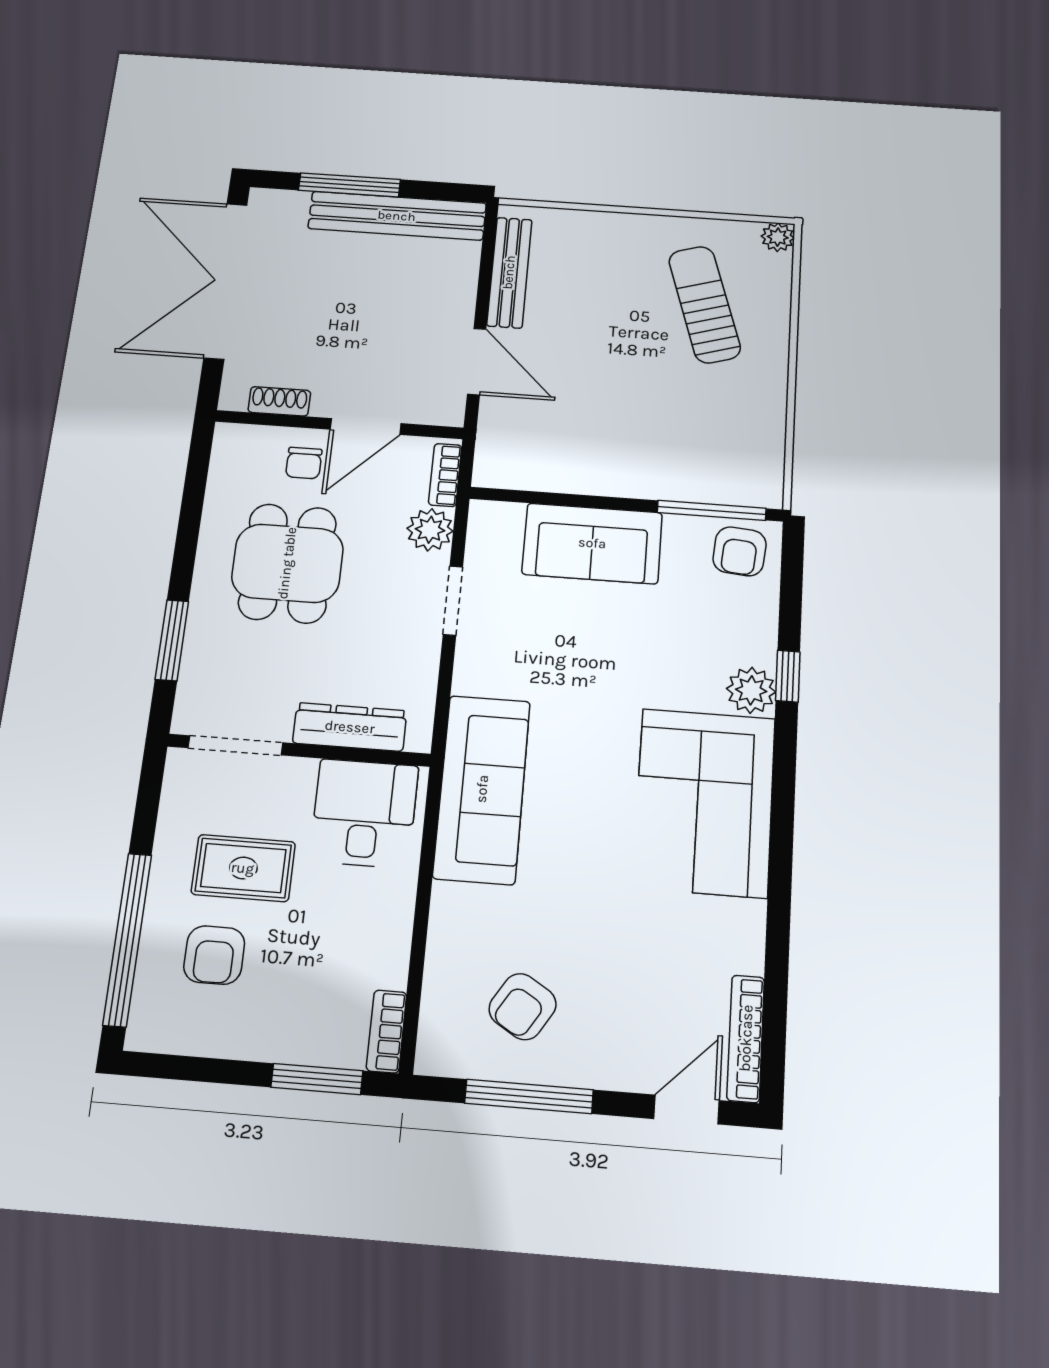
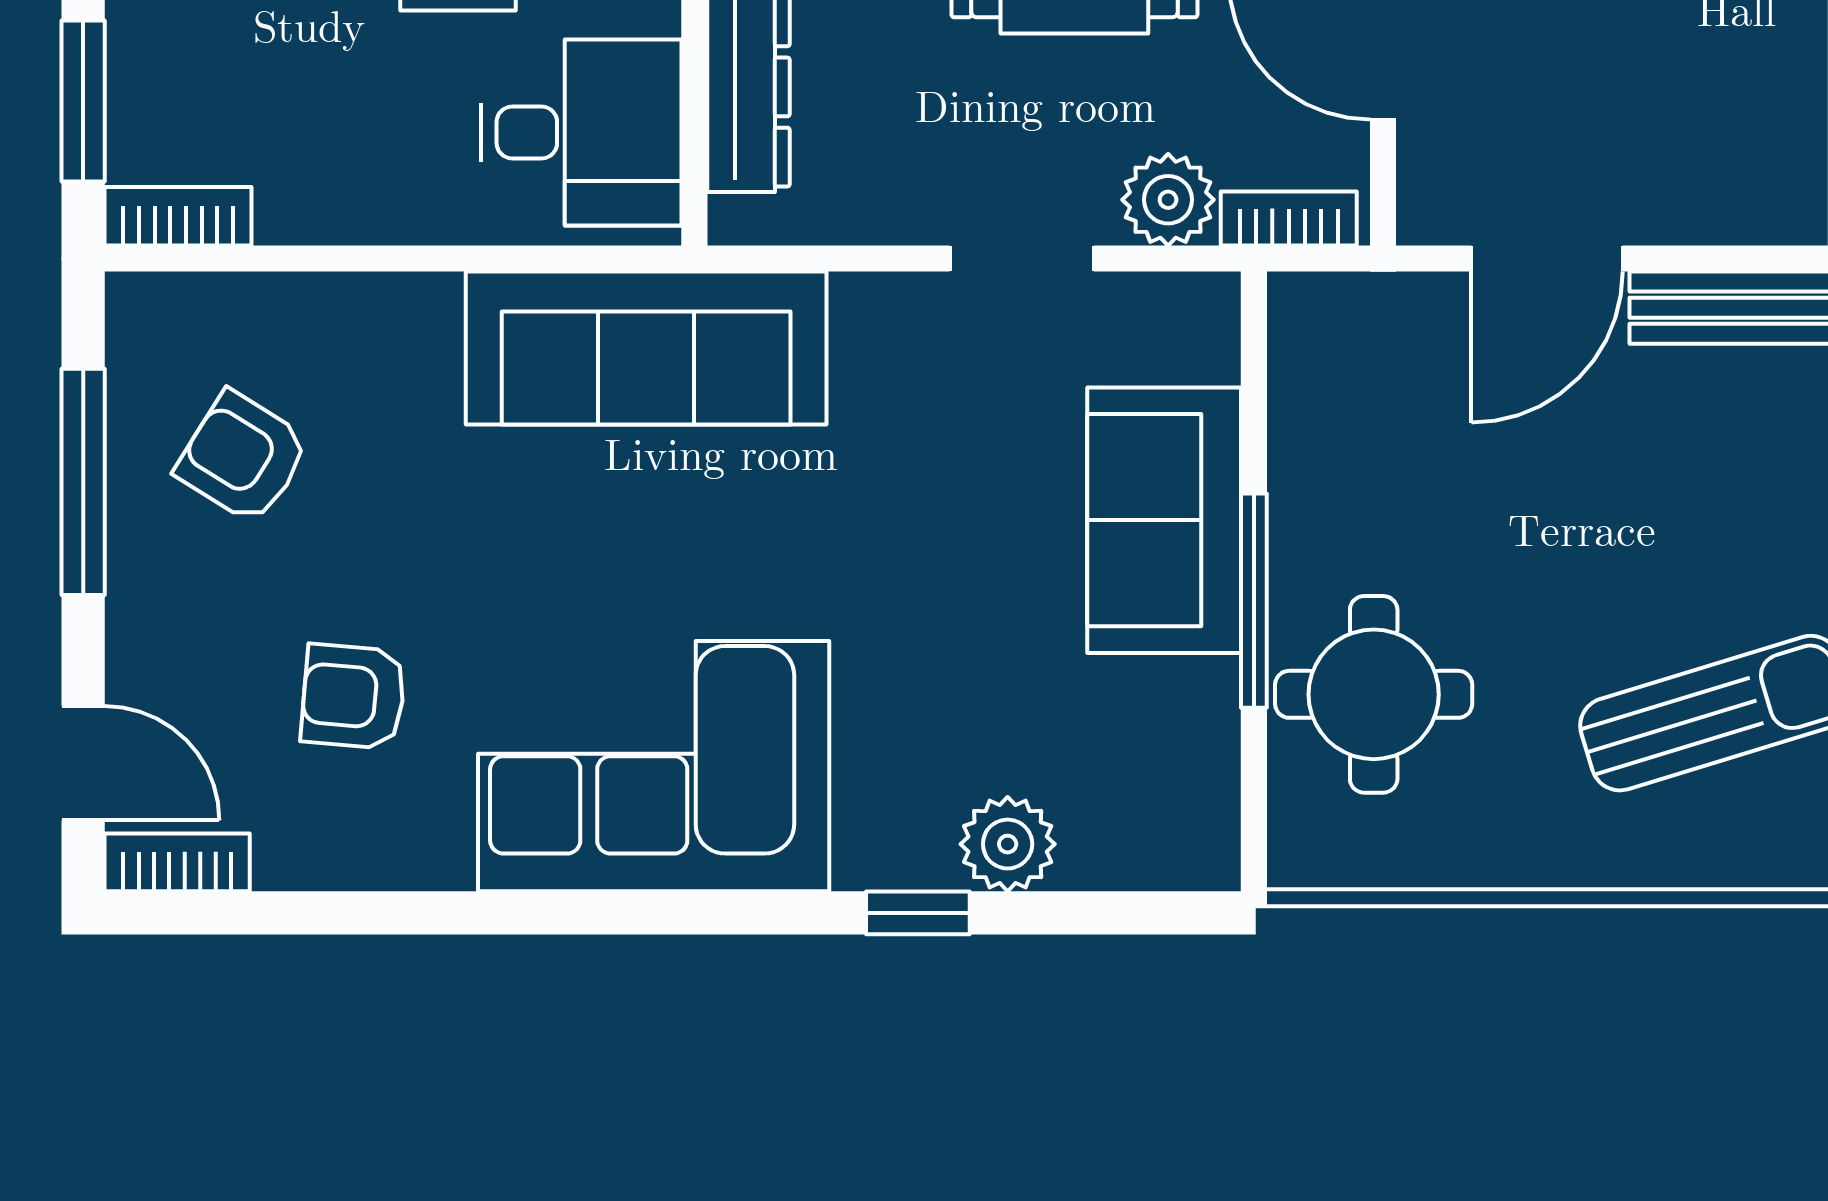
round table: (686, 454) -> (1374, 694), added
window: (712, 510) -> (1254, 601), moved
armchair: (740, 551) -> (353, 697), moved
plant: (751, 690) -> (1008, 844), moved
bookcase: (746, 1038) -> (177, 862), width x0.64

┄┄┄┄┄┄┄┄┄┄

WHAT NEEDS TO BE DONE:
Would you restate all of the data above word for word, omitting the pictures?

RESPONSE TO THIS TASK:
round table: (686, 454) -> (1374, 694), added
window: (712, 510) -> (1254, 601), moved
armchair: (740, 551) -> (353, 697), moved
plant: (751, 690) -> (1008, 844), moved
bookcase: (746, 1038) -> (177, 862), width x0.64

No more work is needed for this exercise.